**WORK TO BE COMPLETED:**
Copy every line of the data below exactly as given, except for the pictures.

**INFORMATION PROVIDED:**
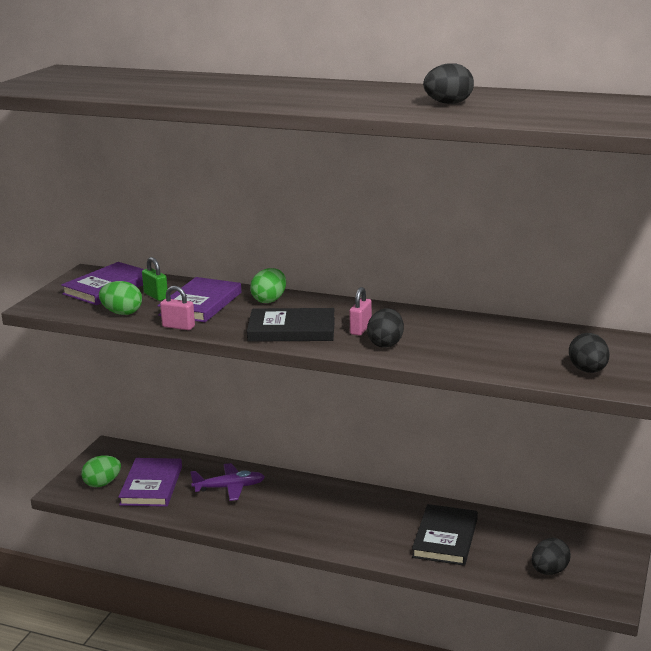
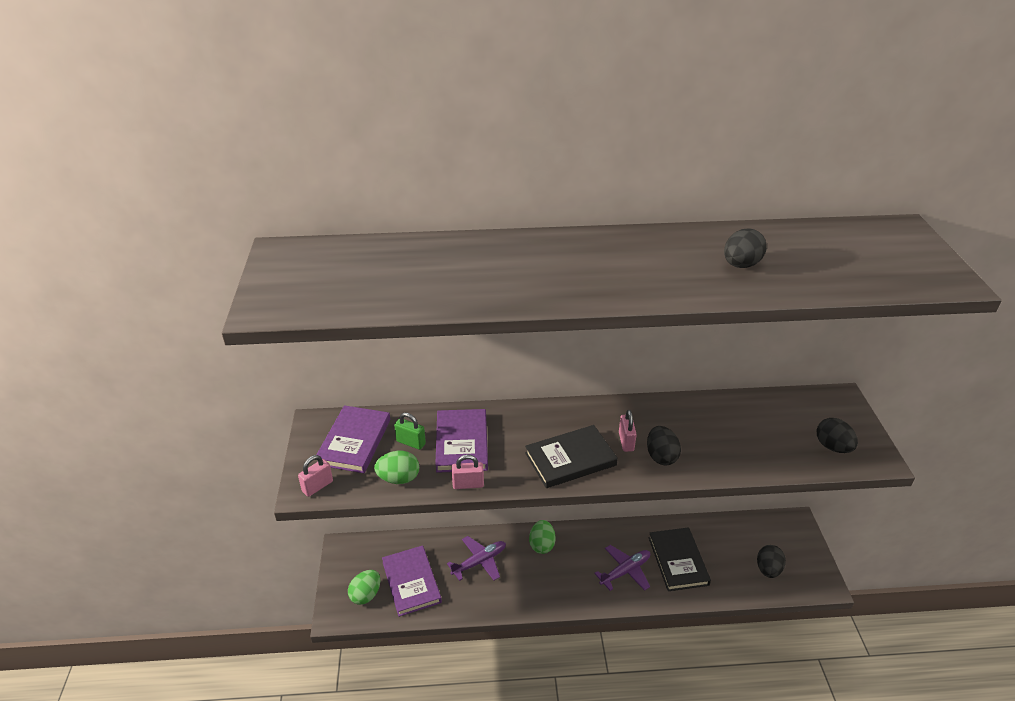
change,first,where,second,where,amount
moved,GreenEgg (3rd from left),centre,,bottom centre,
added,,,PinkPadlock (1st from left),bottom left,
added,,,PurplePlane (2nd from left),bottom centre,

**SOLUTION TO THIS TASK:**
change,first,where,second,where,amount
moved,GreenEgg (3rd from left),centre,,bottom centre,
added,,,PinkPadlock (1st from left),bottom left,
added,,,PurplePlane (2nd from left),bottom centre,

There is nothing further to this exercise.